─── Supplied records

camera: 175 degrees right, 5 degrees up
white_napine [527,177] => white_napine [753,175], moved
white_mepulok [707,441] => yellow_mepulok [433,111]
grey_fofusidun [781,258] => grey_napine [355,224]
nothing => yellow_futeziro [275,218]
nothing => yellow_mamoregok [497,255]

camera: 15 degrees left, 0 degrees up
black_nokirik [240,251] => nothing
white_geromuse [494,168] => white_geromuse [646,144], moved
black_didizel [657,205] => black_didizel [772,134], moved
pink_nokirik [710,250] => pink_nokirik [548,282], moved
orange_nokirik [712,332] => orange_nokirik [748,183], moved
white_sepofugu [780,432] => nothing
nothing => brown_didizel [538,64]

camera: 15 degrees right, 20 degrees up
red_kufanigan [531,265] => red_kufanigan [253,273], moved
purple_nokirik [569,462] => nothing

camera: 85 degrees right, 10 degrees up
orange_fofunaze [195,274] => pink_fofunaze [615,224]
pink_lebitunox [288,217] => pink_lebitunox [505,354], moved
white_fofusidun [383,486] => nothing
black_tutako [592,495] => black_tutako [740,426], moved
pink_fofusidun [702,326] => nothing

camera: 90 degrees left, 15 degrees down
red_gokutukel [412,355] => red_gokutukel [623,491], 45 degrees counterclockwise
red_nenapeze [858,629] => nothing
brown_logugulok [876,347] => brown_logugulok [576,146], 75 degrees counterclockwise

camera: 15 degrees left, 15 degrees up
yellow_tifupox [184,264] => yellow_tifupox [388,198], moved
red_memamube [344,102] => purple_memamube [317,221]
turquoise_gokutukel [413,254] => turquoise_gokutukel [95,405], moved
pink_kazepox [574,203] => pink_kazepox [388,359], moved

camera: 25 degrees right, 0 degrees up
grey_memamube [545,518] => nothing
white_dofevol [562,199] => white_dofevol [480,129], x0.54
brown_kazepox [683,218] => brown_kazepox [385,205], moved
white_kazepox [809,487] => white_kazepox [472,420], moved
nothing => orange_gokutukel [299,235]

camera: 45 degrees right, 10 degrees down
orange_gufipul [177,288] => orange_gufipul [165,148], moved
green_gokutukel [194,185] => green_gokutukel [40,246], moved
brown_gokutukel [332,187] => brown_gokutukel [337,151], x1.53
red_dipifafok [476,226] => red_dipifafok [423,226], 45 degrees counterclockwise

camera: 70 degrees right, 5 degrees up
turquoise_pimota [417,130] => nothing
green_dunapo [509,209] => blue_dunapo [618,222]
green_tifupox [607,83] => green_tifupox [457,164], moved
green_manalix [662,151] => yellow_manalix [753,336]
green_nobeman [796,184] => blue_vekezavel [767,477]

──────

● Prompt
Would you print exactly the lines from the first line of the entries above through the line that has "white_geromuse [494,168] =>", both included, and stop there?

● Task output
camera: 175 degrees right, 5 degrees up
white_napine [527,177] => white_napine [753,175], moved
white_mepulok [707,441] => yellow_mepulok [433,111]
grey_fofusidun [781,258] => grey_napine [355,224]
nothing => yellow_futeziro [275,218]
nothing => yellow_mamoregok [497,255]

camera: 15 degrees left, 0 degrees up
black_nokirik [240,251] => nothing
white_geromuse [494,168] => white_geromuse [646,144], moved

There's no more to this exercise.